* start *
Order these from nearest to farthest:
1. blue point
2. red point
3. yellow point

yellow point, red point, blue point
* end *
* start *
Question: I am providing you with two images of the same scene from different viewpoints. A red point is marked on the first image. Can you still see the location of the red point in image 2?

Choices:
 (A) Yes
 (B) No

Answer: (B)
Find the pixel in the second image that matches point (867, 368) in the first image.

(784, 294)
* end *
* start *
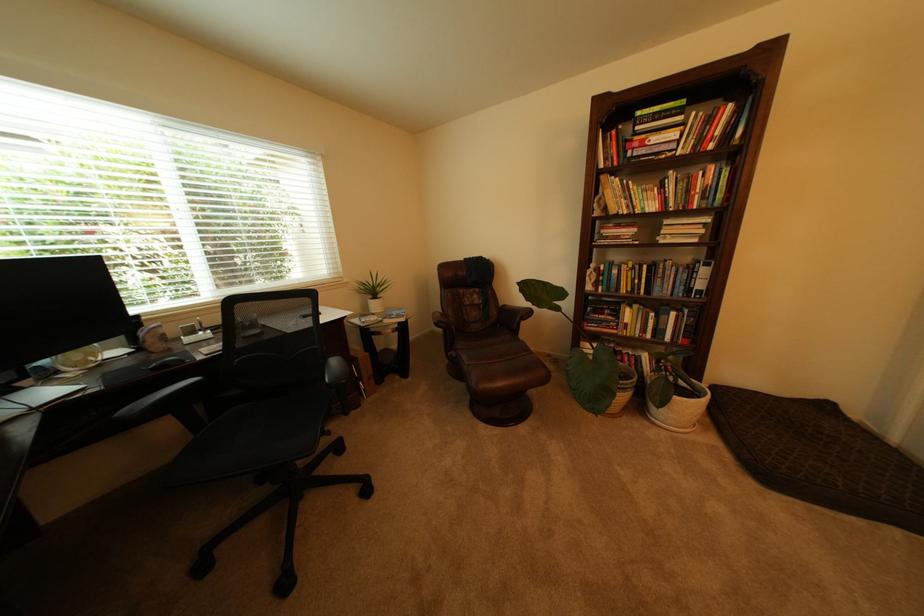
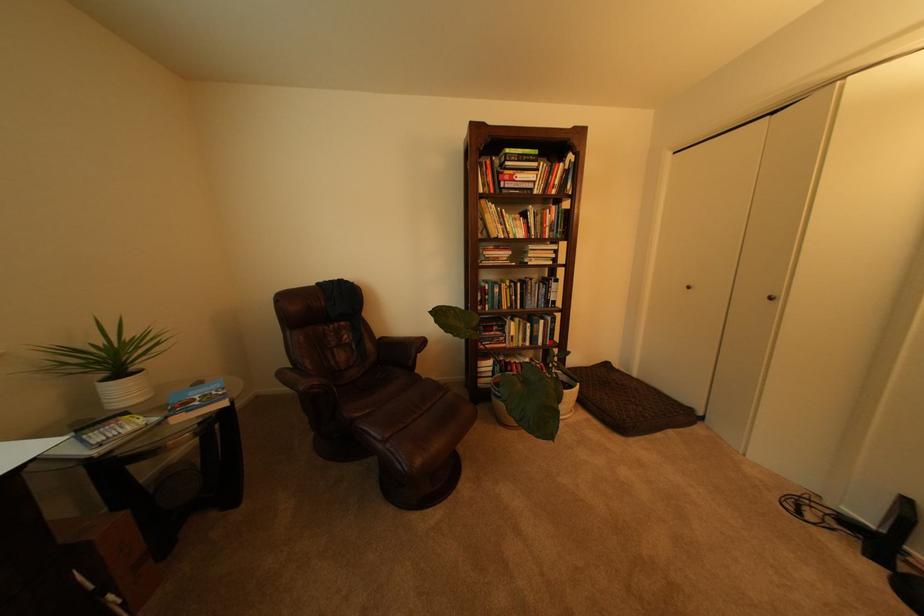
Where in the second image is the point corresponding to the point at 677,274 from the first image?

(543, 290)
* end *
### WRITTEN TASK
Set down the records from the line with "Order these from" to the line with "yellow point, red point, blue point", copying each line as it appears.

### THE RESPONSE
Order these from nearest to farthest:
1. blue point
2. red point
3. yellow point

yellow point, red point, blue point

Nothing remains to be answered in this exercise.